------ Records provided ------

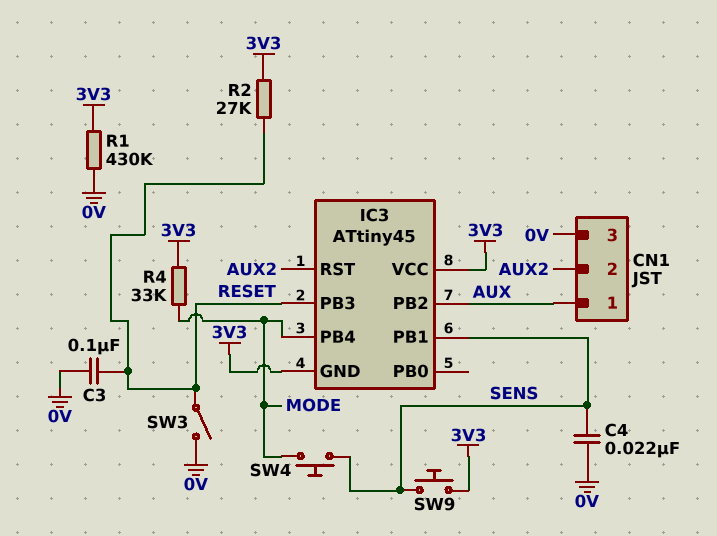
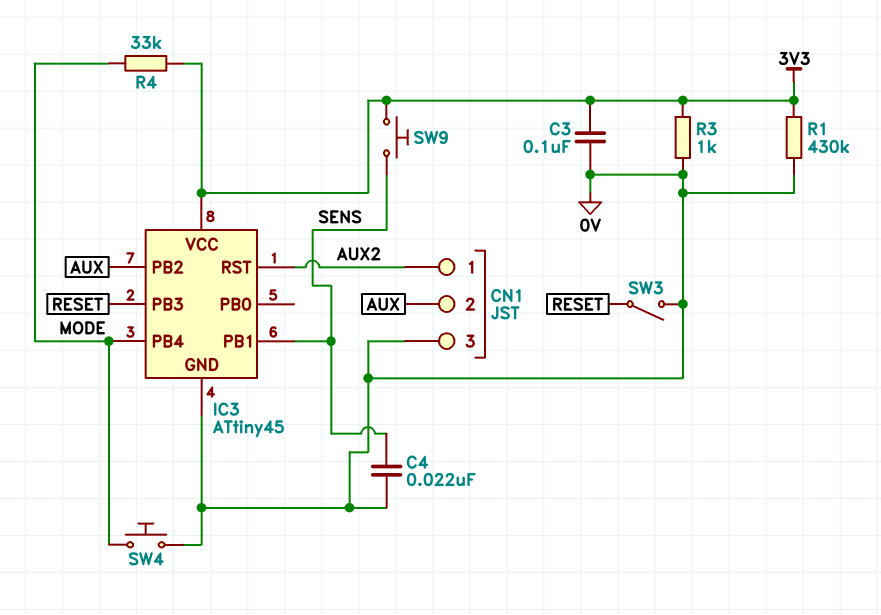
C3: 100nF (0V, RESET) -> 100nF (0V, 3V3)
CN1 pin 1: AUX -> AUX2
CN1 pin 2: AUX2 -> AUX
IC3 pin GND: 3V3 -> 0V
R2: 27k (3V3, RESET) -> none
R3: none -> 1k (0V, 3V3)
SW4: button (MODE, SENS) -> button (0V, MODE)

------
------ Records provided ------

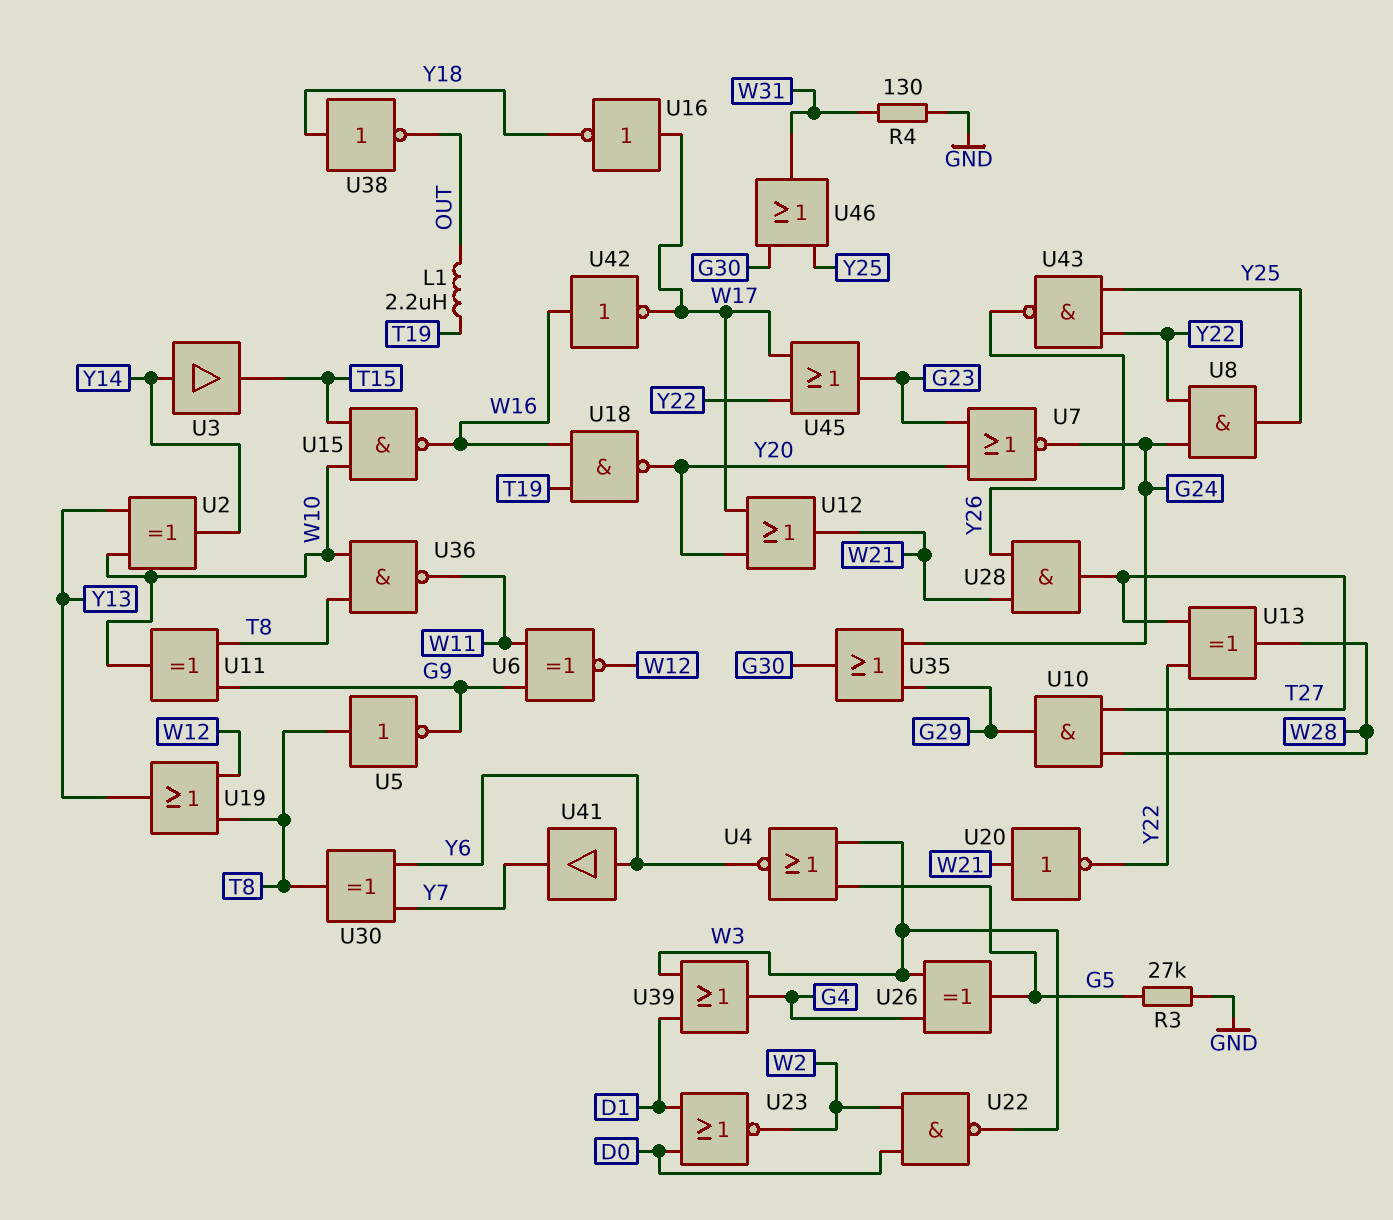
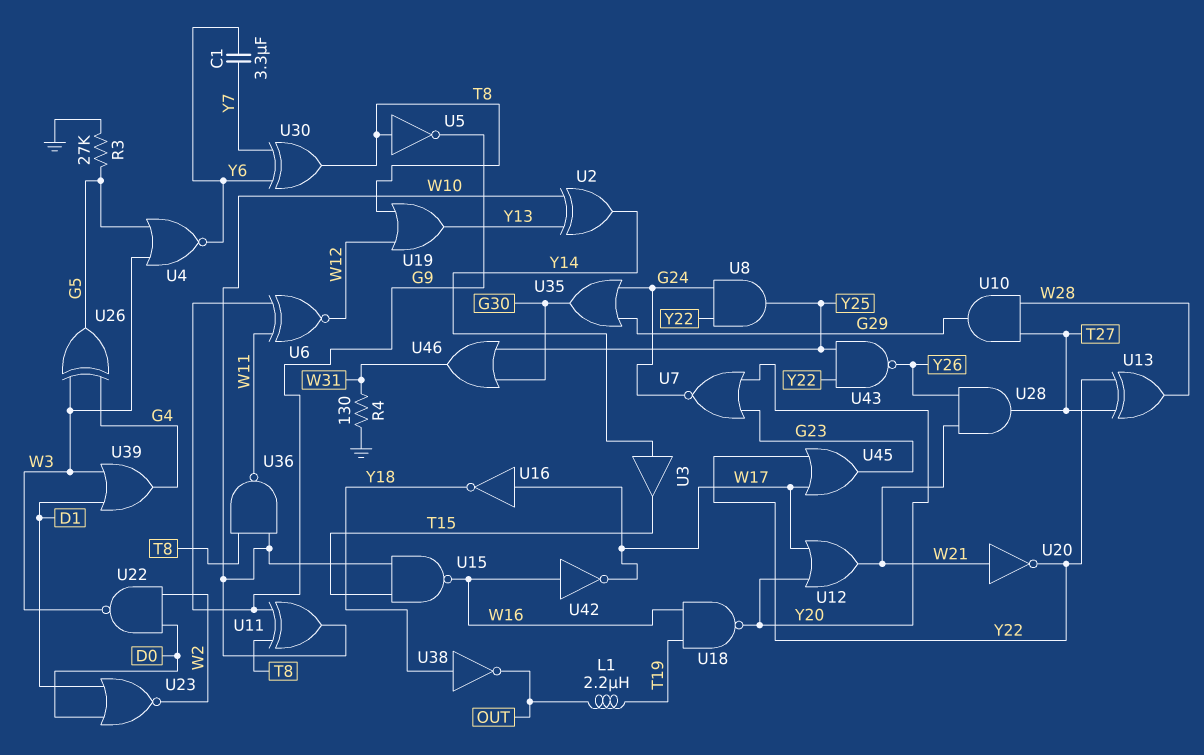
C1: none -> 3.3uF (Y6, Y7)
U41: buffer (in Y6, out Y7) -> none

------
------ Records provided ------

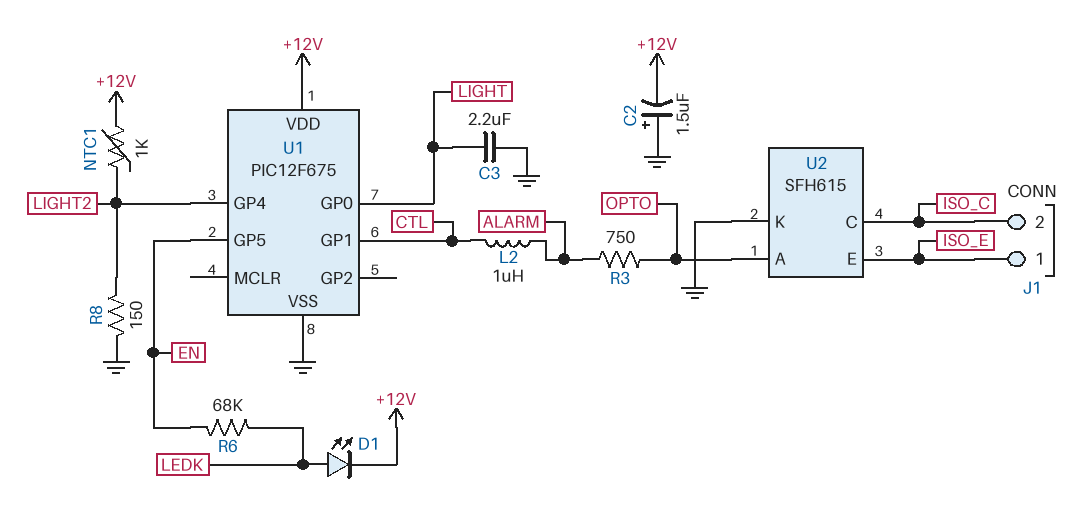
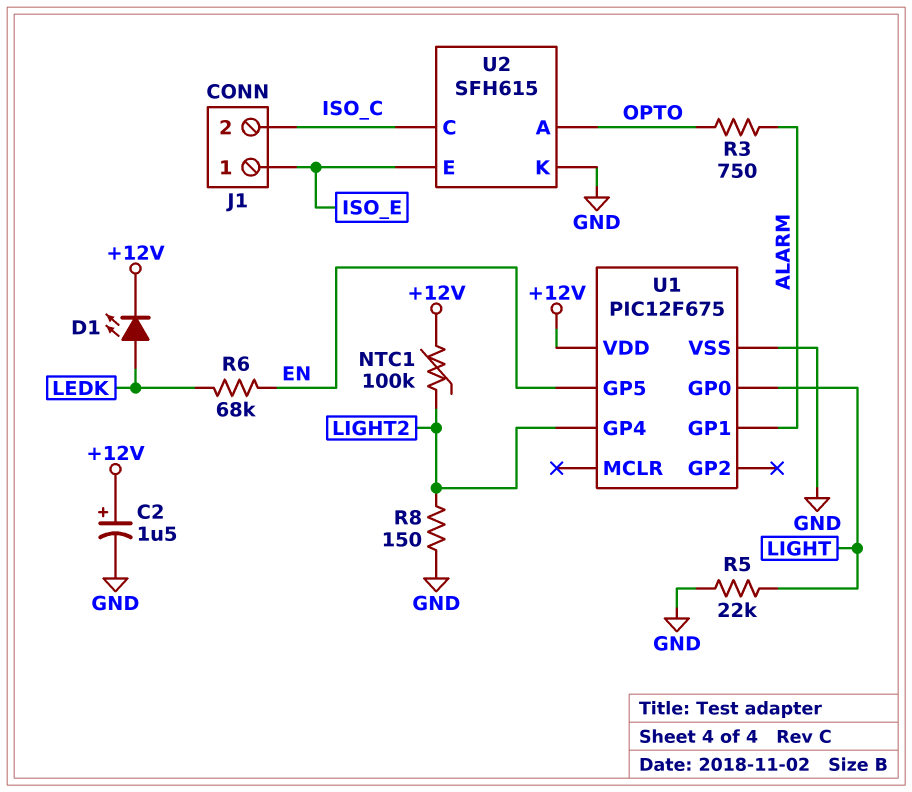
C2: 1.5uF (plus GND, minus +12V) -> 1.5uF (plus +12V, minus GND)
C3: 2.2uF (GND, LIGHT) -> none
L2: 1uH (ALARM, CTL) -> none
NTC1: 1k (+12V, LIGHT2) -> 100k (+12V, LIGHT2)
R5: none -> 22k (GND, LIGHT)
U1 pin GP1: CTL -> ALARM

------

Task instructions | Copy exactly the stretch of data above from the line with "R3: none -> 1k (0V, 3V3)" through the line with "SW4: button (MODE, SENS) -> button (0V, MODE)", and omit all other lines.

Exercise solution |
R3: none -> 1k (0V, 3V3)
SW4: button (MODE, SENS) -> button (0V, MODE)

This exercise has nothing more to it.